Scene difference descriptions

########################################

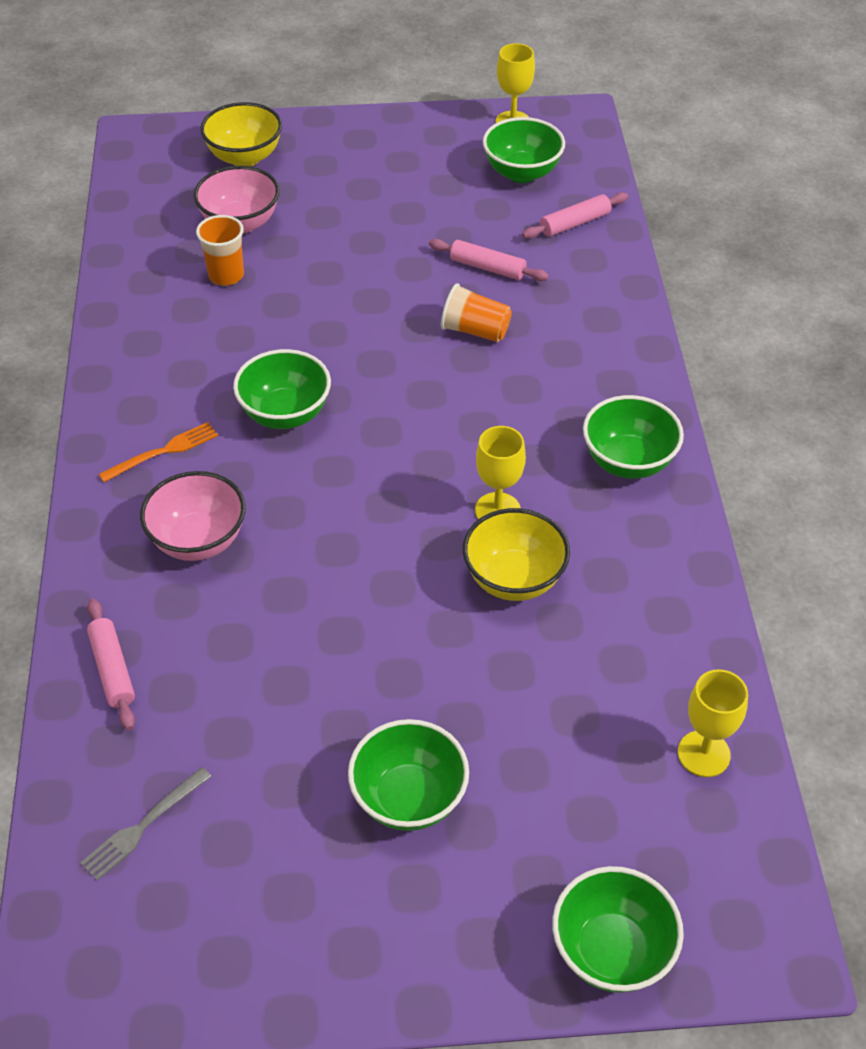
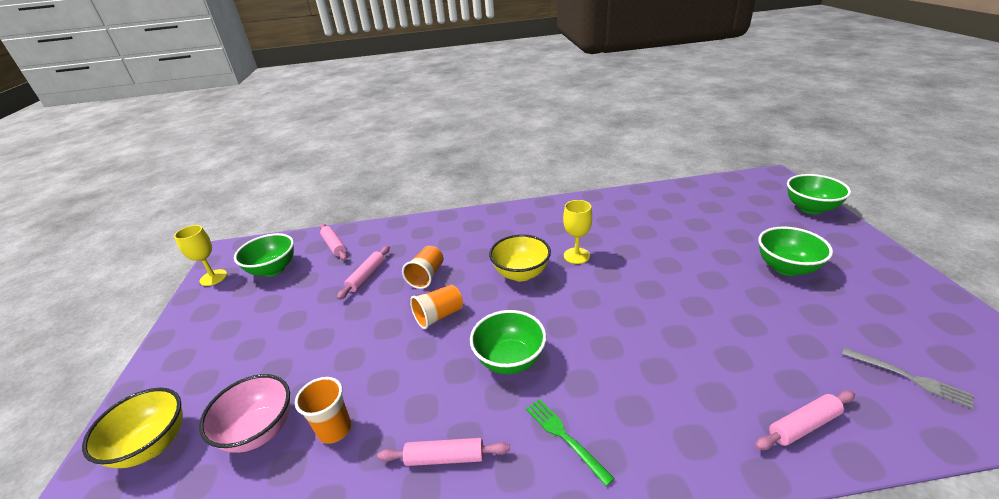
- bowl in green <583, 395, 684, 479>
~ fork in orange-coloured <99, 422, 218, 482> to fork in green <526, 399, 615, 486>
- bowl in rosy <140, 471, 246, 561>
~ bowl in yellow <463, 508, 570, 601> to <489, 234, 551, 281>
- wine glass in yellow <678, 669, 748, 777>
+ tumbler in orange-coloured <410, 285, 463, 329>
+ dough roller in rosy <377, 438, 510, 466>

########################################

- Work item
Every record is to be restated word for word, with the pictures left out.

- Exercise solution
- bowl in green <583, 395, 684, 479>
~ fork in orange-coloured <99, 422, 218, 482> to fork in green <526, 399, 615, 486>
- bowl in rosy <140, 471, 246, 561>
~ bowl in yellow <463, 508, 570, 601> to <489, 234, 551, 281>
- wine glass in yellow <678, 669, 748, 777>
+ tumbler in orange-coloured <410, 285, 463, 329>
+ dough roller in rosy <377, 438, 510, 466>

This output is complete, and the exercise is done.